Your goal
Pull out of the data below the stretch of lines bounded by the one containing "(440, 414) = (451, 438): none -> orange truck" and the one containing "(512, 320) = (710, 481): none -> pink ring", both bounds included, unchanged.
++++ Data for this task ++++
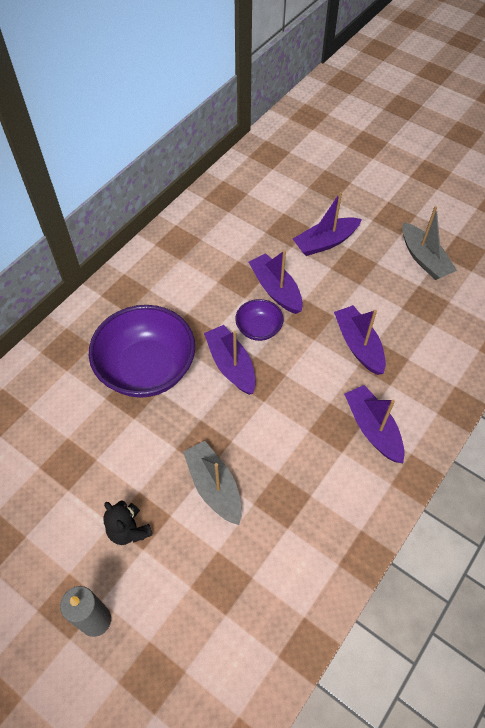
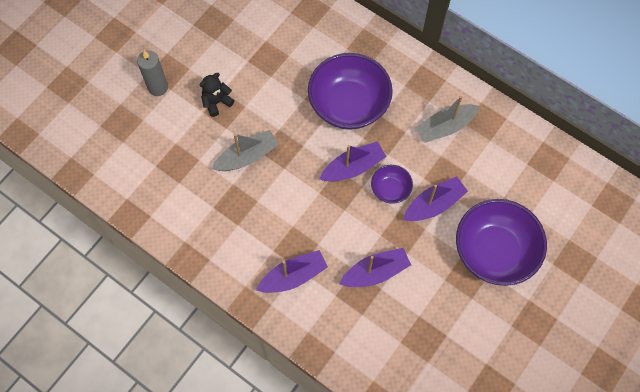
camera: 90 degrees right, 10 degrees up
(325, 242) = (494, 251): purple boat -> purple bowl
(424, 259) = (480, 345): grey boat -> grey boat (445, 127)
++++
++++ Data for this task ++++
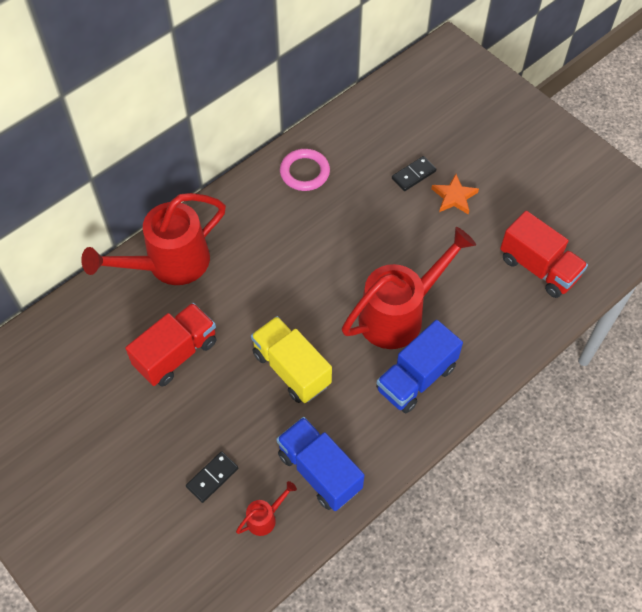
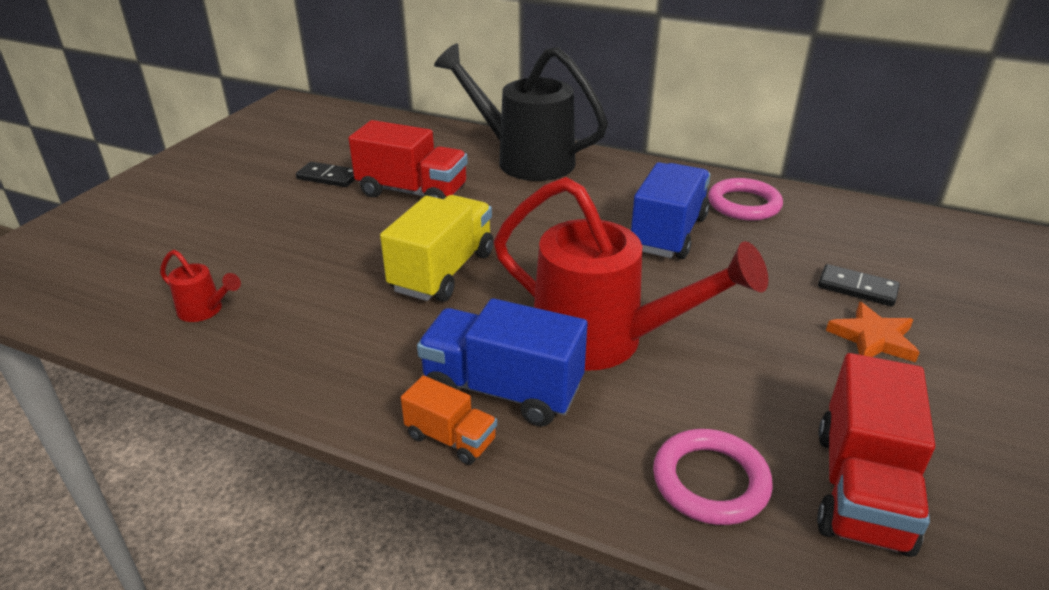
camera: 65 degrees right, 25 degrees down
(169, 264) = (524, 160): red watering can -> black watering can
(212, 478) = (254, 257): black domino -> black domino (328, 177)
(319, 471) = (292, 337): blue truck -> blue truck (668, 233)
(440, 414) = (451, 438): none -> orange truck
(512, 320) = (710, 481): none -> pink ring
++++
Your solution
(440, 414) = (451, 438): none -> orange truck
(512, 320) = (710, 481): none -> pink ring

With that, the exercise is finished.